• _Task material_
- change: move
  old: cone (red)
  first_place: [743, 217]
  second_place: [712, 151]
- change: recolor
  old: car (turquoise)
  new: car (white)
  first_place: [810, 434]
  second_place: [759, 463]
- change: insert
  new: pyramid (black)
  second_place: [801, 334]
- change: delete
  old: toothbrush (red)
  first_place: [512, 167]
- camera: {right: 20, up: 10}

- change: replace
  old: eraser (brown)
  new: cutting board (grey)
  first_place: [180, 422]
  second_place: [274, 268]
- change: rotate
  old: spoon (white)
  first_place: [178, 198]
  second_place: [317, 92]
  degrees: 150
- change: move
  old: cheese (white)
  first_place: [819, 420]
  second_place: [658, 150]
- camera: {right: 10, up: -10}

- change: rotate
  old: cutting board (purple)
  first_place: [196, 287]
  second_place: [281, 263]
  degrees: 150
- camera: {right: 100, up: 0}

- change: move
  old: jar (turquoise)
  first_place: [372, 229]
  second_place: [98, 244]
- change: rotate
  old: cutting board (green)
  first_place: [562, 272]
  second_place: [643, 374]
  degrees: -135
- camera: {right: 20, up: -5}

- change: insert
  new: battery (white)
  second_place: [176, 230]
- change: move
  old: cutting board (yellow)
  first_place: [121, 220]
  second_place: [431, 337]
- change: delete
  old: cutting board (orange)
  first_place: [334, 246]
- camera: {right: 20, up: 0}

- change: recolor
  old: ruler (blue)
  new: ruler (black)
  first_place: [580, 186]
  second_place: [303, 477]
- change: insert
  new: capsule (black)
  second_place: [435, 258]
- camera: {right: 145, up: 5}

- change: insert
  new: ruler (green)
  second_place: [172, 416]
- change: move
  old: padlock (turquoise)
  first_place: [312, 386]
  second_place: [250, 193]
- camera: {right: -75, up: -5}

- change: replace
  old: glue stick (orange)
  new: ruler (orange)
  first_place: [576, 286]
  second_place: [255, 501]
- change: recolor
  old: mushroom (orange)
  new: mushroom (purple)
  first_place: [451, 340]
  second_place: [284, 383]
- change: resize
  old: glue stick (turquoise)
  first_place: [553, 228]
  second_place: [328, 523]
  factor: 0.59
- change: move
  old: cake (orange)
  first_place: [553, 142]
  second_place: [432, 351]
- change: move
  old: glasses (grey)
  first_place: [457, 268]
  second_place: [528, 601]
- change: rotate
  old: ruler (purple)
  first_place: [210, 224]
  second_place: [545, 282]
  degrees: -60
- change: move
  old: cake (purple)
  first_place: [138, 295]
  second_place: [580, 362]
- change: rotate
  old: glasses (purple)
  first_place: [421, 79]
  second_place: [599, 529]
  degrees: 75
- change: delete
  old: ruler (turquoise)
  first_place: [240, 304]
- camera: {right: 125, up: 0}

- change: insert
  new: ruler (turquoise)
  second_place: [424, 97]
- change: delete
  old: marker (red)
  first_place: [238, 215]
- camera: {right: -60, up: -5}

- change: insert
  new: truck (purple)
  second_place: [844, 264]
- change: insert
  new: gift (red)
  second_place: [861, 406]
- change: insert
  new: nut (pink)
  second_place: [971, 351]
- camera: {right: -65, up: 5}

• _Task prompt_
Repeat each record in full; every line must match exactly.

• _Response box_
- change: move
  old: cone (red)
  first_place: [743, 217]
  second_place: [712, 151]
- change: recolor
  old: car (turquoise)
  new: car (white)
  first_place: [810, 434]
  second_place: [759, 463]
- change: insert
  new: pyramid (black)
  second_place: [801, 334]
- change: delete
  old: toothbrush (red)
  first_place: [512, 167]
- camera: {right: 20, up: 10}

- change: replace
  old: eraser (brown)
  new: cutting board (grey)
  first_place: [180, 422]
  second_place: [274, 268]
- change: rotate
  old: spoon (white)
  first_place: [178, 198]
  second_place: [317, 92]
  degrees: 150
- change: move
  old: cheese (white)
  first_place: [819, 420]
  second_place: [658, 150]
- camera: {right: 10, up: -10}

- change: rotate
  old: cutting board (purple)
  first_place: [196, 287]
  second_place: [281, 263]
  degrees: 150
- camera: {right: 100, up: 0}

- change: move
  old: jar (turquoise)
  first_place: [372, 229]
  second_place: [98, 244]
- change: rotate
  old: cutting board (green)
  first_place: [562, 272]
  second_place: [643, 374]
  degrees: -135
- camera: {right: 20, up: -5}

- change: insert
  new: battery (white)
  second_place: [176, 230]
- change: move
  old: cutting board (yellow)
  first_place: [121, 220]
  second_place: [431, 337]
- change: delete
  old: cutting board (orange)
  first_place: [334, 246]
- camera: {right: 20, up: 0}

- change: recolor
  old: ruler (blue)
  new: ruler (black)
  first_place: [580, 186]
  second_place: [303, 477]
- change: insert
  new: capsule (black)
  second_place: [435, 258]
- camera: {right: 145, up: 5}

- change: insert
  new: ruler (green)
  second_place: [172, 416]
- change: move
  old: padlock (turquoise)
  first_place: [312, 386]
  second_place: [250, 193]
- camera: {right: -75, up: -5}

- change: replace
  old: glue stick (orange)
  new: ruler (orange)
  first_place: [576, 286]
  second_place: [255, 501]
- change: recolor
  old: mushroom (orange)
  new: mushroom (purple)
  first_place: [451, 340]
  second_place: [284, 383]
- change: resize
  old: glue stick (turquoise)
  first_place: [553, 228]
  second_place: [328, 523]
  factor: 0.59
- change: move
  old: cake (orange)
  first_place: [553, 142]
  second_place: [432, 351]
- change: move
  old: glasses (grey)
  first_place: [457, 268]
  second_place: [528, 601]
- change: rotate
  old: ruler (purple)
  first_place: [210, 224]
  second_place: [545, 282]
  degrees: -60
- change: move
  old: cake (purple)
  first_place: [138, 295]
  second_place: [580, 362]
- change: rotate
  old: glasses (purple)
  first_place: [421, 79]
  second_place: [599, 529]
  degrees: 75
- change: delete
  old: ruler (turquoise)
  first_place: [240, 304]
- camera: {right: 125, up: 0}

- change: insert
  new: ruler (turquoise)
  second_place: [424, 97]
- change: delete
  old: marker (red)
  first_place: [238, 215]
- camera: {right: -60, up: -5}

- change: insert
  new: truck (purple)
  second_place: [844, 264]
- change: insert
  new: gift (red)
  second_place: [861, 406]
- change: insert
  new: nut (pink)
  second_place: [971, 351]
- camera: {right: -65, up: 5}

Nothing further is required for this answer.